Exercise instructions
Set down the entries once more, exactly as given.

* * * *

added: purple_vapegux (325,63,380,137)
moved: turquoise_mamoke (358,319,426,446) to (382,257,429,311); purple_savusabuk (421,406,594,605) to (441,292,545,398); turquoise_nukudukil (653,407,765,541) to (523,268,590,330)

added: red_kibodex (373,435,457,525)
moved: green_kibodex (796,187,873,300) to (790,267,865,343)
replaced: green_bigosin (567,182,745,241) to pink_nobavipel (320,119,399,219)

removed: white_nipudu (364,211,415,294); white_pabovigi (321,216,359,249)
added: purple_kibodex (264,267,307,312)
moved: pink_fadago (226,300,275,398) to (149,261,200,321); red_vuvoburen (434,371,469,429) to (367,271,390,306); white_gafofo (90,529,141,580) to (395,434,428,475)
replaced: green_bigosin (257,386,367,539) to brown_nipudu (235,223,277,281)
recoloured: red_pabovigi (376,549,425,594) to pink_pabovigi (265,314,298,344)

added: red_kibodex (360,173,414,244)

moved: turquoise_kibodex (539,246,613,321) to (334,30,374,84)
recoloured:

* * * *

Response to the exercise
added: purple_vapegux (325,63,380,137)
moved: turquoise_mamoke (358,319,426,446) to (382,257,429,311); purple_savusabuk (421,406,594,605) to (441,292,545,398); turquoise_nukudukil (653,407,765,541) to (523,268,590,330)

added: red_kibodex (373,435,457,525)
moved: green_kibodex (796,187,873,300) to (790,267,865,343)
replaced: green_bigosin (567,182,745,241) to pink_nobavipel (320,119,399,219)

removed: white_nipudu (364,211,415,294); white_pabovigi (321,216,359,249)
added: purple_kibodex (264,267,307,312)
moved: pink_fadago (226,300,275,398) to (149,261,200,321); red_vuvoburen (434,371,469,429) to (367,271,390,306); white_gafofo (90,529,141,580) to (395,434,428,475)
replaced: green_bigosin (257,386,367,539) to brown_nipudu (235,223,277,281)
recoloured: red_pabovigi (376,549,425,594) to pink_pabovigi (265,314,298,344)

added: red_kibodex (360,173,414,244)

moved: turquoise_kibodex (539,246,613,321) to (334,30,374,84)
recoloured:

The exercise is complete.